• **EXERCISE DESCRIPTION**
Retype, word for word, every line from the one holding "camera: 50 degrees left, 20 degrees up" through the one holding "(699, 146) = (386, 203): turquoise" in the entries below, both included, and only those lines.

• **Scene difference descriptions**
________________________________________
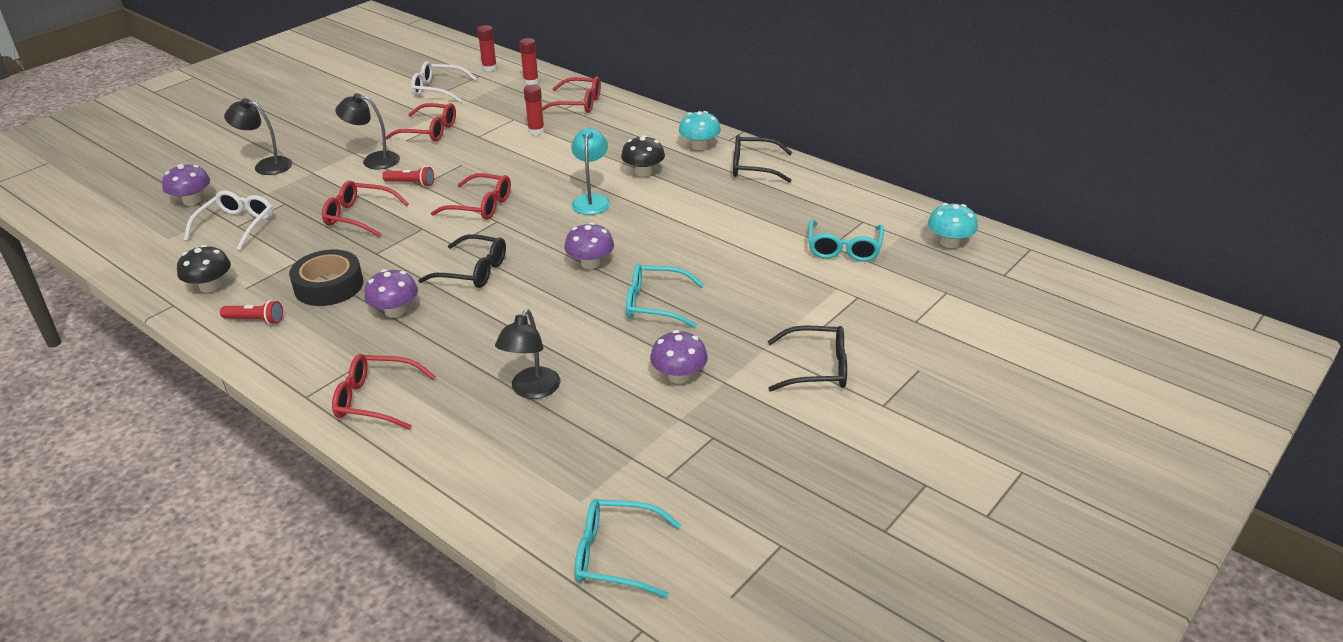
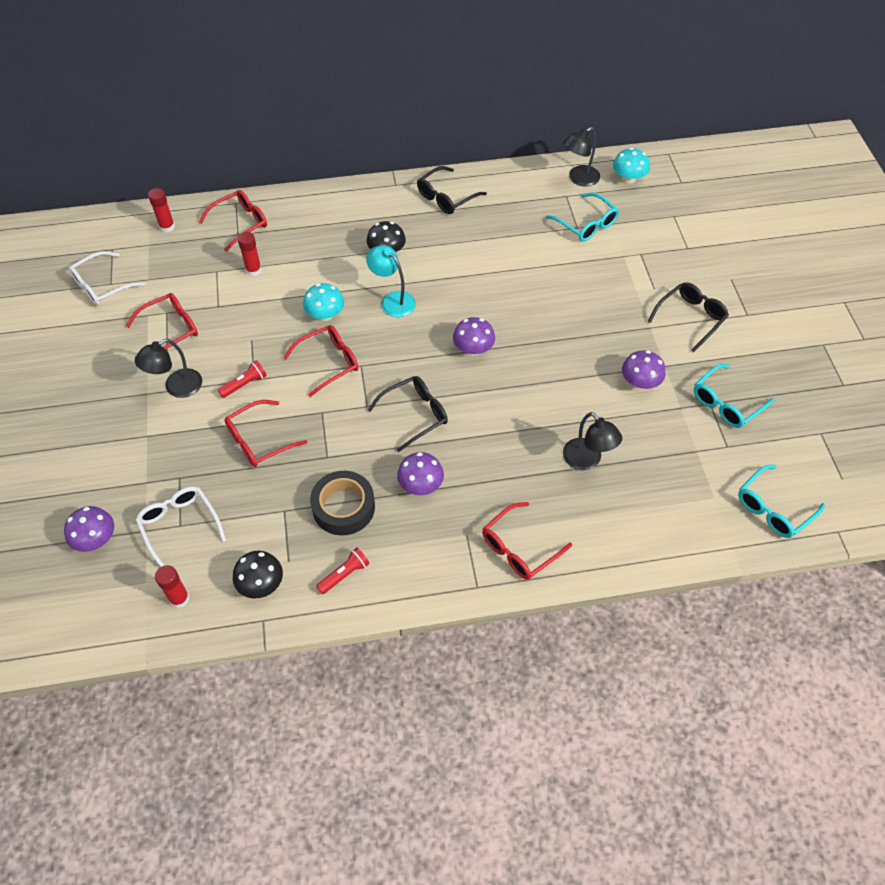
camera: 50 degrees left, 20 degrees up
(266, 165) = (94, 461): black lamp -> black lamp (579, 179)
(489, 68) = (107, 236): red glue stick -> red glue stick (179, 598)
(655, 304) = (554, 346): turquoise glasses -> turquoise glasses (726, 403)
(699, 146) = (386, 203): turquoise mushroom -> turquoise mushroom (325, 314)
________________________________________
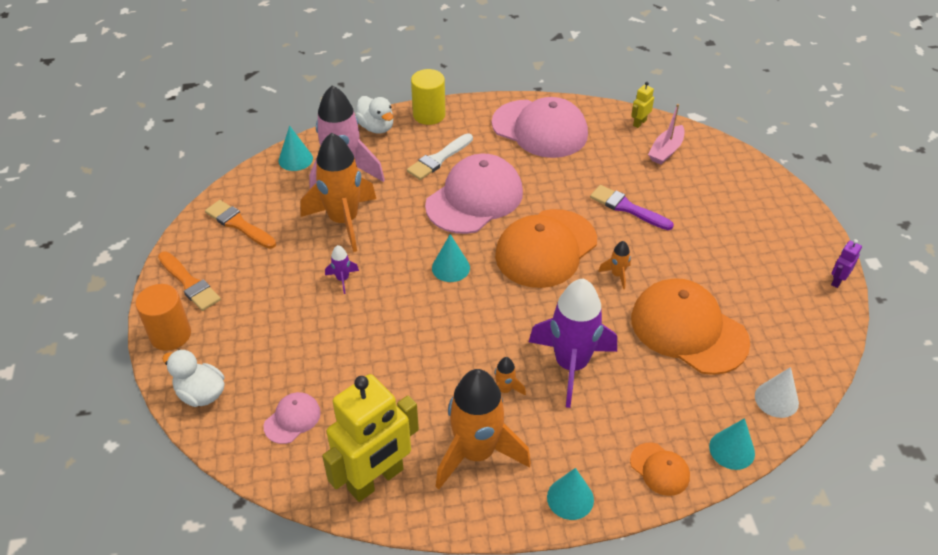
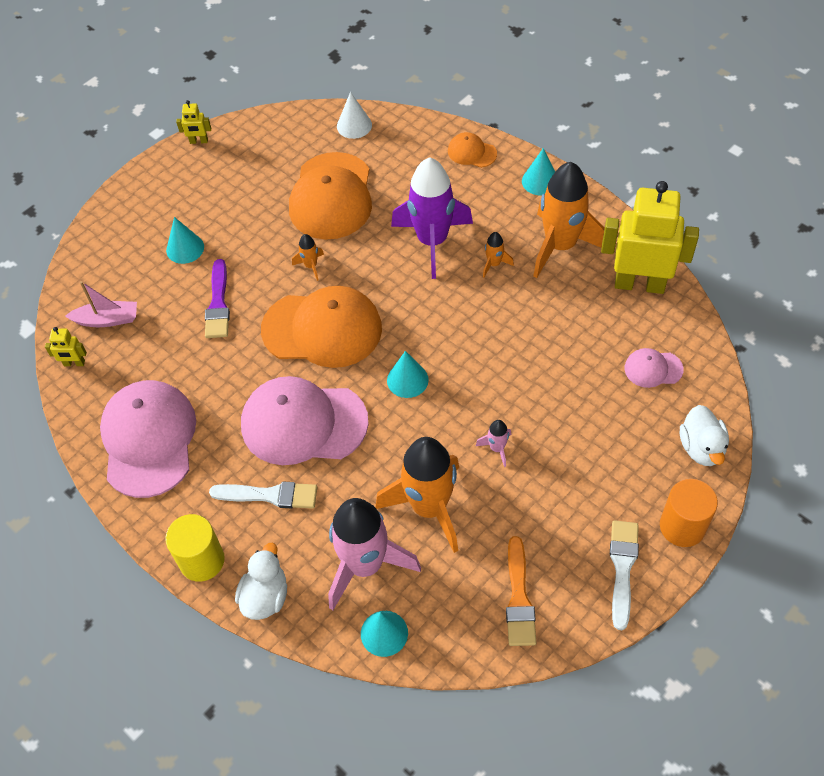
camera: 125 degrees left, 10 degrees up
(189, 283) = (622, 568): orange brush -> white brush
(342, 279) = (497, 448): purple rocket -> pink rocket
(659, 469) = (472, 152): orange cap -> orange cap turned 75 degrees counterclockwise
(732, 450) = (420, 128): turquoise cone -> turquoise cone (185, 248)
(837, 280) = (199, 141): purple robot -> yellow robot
________________________________________
• **WRITTEN SOLUTION**
camera: 50 degrees left, 20 degrees up
(266, 165) = (94, 461): black lamp -> black lamp (579, 179)
(489, 68) = (107, 236): red glue stick -> red glue stick (179, 598)
(655, 304) = (554, 346): turquoise glasses -> turquoise glasses (726, 403)
(699, 146) = (386, 203): turquoise mushroom -> turquoise mushroom (325, 314)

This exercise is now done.